• _Problem statement_
Once the pictures have been set aside, copy every remaining entry exactly.

• _The input_
-=-=-=-=-
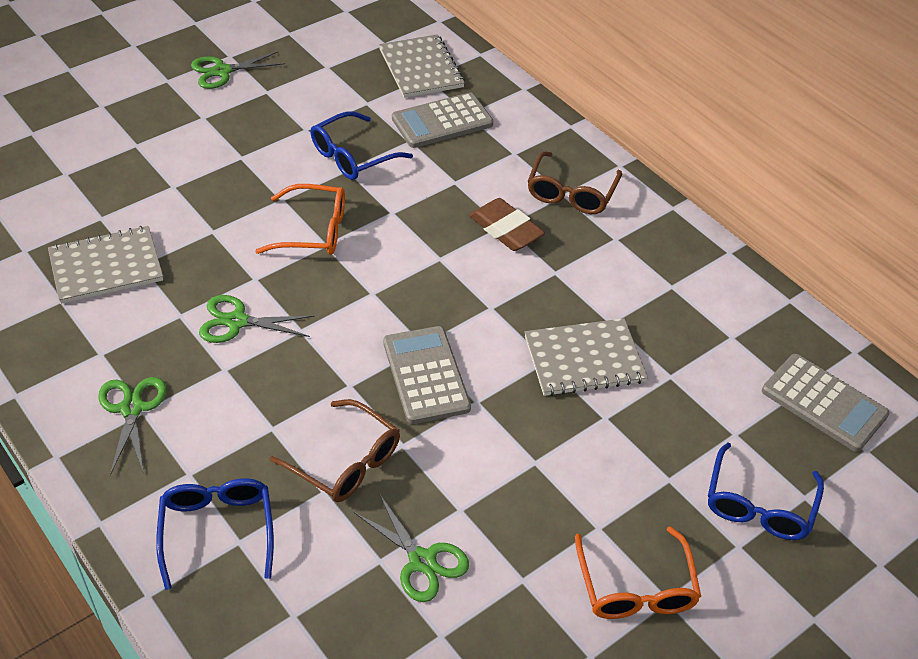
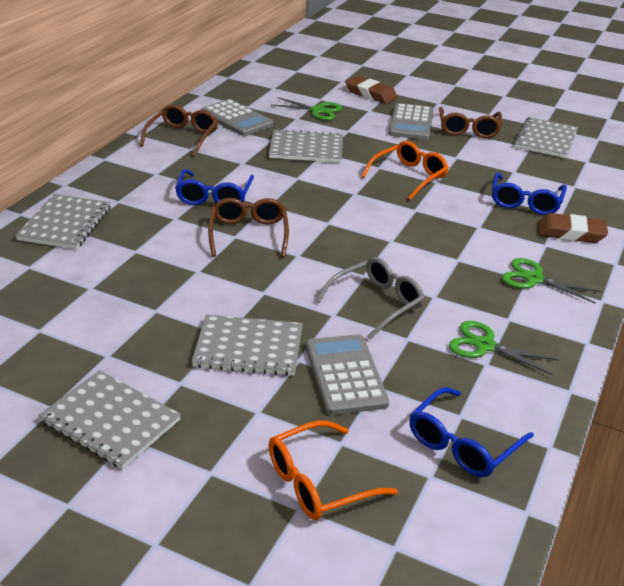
brown eraser: 1 -> 2
brown glasses: 2 -> 3
green scissors: 4 -> 3
grey glasses: 0 -> 1
grey notebook: 3 -> 5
-=-=-=-=-
• _Task solution_
brown eraser: 1 -> 2
brown glasses: 2 -> 3
green scissors: 4 -> 3
grey glasses: 0 -> 1
grey notebook: 3 -> 5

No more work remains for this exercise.